### EXERCISE MATERIALS ###
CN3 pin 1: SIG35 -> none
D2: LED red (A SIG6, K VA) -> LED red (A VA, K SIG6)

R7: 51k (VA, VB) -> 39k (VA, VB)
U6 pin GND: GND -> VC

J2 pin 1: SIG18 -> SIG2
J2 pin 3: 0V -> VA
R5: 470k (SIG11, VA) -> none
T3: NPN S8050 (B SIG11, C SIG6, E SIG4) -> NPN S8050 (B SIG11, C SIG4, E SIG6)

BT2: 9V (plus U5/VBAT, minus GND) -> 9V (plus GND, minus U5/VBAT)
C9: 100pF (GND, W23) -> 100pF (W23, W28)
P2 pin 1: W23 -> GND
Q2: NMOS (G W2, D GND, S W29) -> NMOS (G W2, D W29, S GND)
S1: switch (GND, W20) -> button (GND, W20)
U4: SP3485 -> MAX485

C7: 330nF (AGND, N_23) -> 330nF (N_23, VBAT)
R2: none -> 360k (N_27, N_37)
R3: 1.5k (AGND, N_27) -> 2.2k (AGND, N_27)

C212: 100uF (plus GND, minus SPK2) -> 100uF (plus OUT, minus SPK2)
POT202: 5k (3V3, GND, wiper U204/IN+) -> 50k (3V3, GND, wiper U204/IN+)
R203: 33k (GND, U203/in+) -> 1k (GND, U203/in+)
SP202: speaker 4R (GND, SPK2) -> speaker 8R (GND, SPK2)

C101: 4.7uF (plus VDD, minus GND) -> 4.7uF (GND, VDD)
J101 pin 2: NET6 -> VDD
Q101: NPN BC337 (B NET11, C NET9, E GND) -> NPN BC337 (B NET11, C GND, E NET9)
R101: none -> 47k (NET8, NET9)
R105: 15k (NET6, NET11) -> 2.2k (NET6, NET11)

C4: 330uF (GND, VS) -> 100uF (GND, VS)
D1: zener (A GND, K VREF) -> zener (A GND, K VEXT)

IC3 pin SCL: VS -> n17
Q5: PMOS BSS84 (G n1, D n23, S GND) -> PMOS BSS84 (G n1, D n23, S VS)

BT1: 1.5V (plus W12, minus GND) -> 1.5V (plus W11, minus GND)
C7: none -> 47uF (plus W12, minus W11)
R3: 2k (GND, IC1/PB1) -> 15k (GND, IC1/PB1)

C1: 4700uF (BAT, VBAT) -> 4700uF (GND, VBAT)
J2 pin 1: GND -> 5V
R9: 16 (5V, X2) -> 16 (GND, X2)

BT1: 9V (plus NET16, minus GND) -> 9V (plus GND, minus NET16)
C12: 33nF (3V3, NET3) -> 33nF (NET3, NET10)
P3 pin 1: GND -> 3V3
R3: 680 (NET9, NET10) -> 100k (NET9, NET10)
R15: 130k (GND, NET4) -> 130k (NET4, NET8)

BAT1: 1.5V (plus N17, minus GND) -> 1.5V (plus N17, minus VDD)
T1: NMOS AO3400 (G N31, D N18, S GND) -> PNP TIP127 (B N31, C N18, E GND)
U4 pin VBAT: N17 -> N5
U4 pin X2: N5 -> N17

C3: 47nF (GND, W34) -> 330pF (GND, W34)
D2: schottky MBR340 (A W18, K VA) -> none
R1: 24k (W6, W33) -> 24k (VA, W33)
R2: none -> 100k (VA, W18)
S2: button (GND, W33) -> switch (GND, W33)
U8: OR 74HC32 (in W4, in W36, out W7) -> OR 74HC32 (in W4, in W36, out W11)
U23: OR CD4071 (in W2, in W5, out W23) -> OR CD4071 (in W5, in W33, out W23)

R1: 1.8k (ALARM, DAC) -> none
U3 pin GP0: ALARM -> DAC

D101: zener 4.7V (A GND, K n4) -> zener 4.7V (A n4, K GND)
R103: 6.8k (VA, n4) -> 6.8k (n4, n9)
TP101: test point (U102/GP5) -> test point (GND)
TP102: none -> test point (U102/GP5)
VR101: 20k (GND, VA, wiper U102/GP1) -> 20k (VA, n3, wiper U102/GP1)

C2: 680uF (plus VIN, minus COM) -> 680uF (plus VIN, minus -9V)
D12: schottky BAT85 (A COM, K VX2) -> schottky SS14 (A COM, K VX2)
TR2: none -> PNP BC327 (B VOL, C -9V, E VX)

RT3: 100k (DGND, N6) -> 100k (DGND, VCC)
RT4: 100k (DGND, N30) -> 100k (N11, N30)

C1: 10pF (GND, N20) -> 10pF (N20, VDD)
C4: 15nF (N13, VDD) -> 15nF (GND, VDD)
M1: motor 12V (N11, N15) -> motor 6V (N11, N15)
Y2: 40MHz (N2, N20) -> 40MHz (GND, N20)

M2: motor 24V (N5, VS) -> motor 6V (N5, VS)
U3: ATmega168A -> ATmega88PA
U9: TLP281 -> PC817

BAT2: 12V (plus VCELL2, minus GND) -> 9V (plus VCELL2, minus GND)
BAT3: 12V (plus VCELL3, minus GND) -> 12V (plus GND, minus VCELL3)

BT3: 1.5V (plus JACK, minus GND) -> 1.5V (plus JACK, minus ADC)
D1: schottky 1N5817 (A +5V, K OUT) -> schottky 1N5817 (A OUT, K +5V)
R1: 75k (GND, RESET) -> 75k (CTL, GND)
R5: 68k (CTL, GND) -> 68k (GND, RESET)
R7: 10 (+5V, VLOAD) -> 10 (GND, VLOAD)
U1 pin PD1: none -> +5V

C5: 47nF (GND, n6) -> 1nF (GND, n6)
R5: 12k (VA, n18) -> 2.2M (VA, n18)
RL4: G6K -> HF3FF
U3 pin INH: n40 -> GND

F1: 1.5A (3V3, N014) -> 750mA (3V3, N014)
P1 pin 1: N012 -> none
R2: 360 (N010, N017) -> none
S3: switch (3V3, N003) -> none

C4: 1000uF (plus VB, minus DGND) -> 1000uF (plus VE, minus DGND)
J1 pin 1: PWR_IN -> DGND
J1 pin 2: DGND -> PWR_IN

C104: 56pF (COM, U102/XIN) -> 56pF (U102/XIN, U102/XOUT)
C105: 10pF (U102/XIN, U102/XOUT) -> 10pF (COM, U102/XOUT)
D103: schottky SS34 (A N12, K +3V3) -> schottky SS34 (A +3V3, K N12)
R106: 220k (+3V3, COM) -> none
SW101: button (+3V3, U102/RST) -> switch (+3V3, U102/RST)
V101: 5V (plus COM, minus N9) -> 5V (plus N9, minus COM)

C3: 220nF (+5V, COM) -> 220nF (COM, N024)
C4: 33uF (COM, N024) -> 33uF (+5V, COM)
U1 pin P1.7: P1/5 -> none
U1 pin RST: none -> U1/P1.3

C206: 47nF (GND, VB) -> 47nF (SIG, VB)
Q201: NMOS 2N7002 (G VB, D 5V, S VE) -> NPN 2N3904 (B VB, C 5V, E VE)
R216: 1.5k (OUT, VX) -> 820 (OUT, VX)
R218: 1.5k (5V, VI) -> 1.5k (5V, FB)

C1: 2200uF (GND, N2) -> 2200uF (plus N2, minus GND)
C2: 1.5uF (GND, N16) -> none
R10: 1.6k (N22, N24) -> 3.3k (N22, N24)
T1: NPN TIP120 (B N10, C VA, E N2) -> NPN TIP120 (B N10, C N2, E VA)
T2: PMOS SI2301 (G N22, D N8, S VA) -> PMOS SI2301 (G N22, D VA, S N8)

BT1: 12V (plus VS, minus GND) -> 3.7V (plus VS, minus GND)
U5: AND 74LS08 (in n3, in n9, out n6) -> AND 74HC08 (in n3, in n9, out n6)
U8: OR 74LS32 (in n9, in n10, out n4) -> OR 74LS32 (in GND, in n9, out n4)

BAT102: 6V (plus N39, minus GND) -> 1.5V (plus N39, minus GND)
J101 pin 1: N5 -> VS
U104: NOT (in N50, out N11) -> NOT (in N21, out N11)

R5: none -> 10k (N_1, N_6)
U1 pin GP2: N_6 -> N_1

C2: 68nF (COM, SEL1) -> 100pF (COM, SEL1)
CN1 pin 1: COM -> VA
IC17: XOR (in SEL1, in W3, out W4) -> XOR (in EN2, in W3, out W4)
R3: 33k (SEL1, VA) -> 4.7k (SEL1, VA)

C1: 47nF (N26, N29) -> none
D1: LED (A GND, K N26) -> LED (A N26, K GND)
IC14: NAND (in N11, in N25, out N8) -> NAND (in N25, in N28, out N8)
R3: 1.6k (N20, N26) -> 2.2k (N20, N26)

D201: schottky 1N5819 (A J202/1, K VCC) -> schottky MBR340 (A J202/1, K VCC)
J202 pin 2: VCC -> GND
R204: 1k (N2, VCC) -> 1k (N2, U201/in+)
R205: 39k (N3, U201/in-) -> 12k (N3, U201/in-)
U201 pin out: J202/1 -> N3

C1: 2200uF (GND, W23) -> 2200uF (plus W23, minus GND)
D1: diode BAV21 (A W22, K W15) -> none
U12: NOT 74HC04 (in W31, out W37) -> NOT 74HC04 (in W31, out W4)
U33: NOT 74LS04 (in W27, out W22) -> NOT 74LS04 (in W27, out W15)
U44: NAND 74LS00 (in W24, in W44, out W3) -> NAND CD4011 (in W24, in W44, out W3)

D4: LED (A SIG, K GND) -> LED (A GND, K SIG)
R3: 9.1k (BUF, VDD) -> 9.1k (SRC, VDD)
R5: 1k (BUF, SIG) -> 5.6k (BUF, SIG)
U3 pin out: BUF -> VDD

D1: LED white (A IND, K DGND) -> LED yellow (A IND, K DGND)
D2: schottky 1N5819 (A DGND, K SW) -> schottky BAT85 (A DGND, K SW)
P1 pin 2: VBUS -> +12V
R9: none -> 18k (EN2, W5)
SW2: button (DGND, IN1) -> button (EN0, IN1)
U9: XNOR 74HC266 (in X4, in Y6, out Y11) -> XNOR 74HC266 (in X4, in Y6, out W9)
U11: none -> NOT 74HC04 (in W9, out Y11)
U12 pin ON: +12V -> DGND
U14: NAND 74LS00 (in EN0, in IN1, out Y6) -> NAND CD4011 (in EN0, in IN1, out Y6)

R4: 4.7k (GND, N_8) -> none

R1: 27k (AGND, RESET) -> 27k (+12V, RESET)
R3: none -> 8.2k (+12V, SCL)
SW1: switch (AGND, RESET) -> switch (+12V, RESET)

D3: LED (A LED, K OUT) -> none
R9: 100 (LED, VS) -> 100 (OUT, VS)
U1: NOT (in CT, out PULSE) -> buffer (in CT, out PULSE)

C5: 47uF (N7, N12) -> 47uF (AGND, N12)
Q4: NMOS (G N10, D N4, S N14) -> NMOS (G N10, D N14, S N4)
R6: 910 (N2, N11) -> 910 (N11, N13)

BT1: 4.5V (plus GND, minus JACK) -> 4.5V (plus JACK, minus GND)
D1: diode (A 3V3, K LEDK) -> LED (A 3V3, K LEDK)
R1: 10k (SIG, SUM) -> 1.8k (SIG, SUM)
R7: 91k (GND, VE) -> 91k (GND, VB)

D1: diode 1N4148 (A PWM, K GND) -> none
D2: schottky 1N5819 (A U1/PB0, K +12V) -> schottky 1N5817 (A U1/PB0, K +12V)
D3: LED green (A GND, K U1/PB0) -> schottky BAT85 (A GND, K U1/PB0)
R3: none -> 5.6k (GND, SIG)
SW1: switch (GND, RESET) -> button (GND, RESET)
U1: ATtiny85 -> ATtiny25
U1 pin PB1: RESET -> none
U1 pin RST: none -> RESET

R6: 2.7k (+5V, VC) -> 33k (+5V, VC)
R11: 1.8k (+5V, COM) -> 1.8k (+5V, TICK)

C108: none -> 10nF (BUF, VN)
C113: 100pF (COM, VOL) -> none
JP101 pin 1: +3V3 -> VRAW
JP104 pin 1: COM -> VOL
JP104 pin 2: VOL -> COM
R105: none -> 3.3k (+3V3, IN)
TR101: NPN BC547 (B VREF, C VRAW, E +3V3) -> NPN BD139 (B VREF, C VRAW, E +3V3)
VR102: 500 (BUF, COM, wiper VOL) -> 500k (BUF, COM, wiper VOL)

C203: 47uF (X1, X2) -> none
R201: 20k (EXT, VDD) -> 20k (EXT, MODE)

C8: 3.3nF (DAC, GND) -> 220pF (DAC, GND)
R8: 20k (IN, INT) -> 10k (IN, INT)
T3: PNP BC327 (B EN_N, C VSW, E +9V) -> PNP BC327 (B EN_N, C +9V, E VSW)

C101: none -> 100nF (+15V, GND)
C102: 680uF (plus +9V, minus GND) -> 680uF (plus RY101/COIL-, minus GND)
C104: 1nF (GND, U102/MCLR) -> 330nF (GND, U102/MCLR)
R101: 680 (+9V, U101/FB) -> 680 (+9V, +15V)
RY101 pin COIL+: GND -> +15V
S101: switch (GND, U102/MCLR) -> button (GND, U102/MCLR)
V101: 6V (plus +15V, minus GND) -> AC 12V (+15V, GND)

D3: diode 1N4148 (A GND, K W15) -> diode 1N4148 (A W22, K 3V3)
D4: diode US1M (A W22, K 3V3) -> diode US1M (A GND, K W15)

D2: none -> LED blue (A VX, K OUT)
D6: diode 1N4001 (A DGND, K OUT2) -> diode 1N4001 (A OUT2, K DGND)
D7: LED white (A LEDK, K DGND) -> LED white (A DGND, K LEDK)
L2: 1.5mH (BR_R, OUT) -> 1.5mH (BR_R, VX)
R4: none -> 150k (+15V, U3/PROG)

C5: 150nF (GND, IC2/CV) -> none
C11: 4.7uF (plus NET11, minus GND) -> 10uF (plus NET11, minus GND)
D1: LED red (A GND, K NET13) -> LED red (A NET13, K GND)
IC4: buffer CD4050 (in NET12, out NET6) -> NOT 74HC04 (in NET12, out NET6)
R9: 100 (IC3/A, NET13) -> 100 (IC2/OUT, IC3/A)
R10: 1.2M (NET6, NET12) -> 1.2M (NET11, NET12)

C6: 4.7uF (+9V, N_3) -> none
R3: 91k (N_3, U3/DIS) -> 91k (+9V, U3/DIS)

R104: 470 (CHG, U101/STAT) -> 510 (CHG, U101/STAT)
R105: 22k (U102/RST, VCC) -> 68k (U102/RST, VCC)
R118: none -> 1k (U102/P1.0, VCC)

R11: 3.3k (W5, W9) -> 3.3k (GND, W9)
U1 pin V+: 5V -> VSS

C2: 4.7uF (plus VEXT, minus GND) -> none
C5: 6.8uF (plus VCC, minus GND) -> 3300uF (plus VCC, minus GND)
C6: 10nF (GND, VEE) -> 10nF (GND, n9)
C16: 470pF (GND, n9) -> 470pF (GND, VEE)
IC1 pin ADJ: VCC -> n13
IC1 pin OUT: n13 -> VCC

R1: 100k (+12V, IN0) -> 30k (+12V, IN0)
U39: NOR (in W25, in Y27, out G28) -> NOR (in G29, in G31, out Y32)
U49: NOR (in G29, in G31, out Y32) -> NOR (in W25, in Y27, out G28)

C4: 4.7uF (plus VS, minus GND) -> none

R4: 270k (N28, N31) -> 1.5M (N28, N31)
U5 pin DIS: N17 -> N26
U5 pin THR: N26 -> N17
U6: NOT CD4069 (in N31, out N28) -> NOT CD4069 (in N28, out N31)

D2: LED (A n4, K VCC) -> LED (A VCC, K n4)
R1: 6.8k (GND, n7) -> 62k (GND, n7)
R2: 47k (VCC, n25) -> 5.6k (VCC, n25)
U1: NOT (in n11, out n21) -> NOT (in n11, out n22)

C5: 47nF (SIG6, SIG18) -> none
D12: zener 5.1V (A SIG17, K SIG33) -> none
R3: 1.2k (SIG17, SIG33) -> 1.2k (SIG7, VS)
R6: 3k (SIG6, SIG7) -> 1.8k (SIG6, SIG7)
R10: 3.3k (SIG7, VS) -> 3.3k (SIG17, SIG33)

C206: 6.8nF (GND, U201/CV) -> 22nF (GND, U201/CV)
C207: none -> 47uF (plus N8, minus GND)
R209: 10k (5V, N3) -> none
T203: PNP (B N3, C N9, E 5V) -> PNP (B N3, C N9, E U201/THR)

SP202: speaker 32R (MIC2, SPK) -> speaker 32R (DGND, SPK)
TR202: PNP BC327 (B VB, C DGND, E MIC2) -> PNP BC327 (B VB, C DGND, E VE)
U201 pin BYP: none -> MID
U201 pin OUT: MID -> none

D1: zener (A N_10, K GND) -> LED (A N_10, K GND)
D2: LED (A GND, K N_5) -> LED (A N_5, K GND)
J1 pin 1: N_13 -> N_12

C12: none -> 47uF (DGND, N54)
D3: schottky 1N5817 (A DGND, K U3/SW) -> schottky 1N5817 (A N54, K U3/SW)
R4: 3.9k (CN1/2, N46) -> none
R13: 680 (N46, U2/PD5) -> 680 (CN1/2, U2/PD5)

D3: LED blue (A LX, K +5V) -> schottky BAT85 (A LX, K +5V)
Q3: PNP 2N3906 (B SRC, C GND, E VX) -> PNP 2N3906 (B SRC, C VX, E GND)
###
● **WHAT THE TASK ASKS**
Proceeding from the line containing "R11: 3.3k (W5, W9) -> 3.3k (GND, W9)" through the line containing "R1: 100k (+12V, IN0) -> 30k (+12V, IN0)", transcribe the lines above exactly, both end lines included.

● **RESULT OF THE TASK**
R11: 3.3k (W5, W9) -> 3.3k (GND, W9)
U1 pin V+: 5V -> VSS

C2: 4.7uF (plus VEXT, minus GND) -> none
C5: 6.8uF (plus VCC, minus GND) -> 3300uF (plus VCC, minus GND)
C6: 10nF (GND, VEE) -> 10nF (GND, n9)
C16: 470pF (GND, n9) -> 470pF (GND, VEE)
IC1 pin ADJ: VCC -> n13
IC1 pin OUT: n13 -> VCC

R1: 100k (+12V, IN0) -> 30k (+12V, IN0)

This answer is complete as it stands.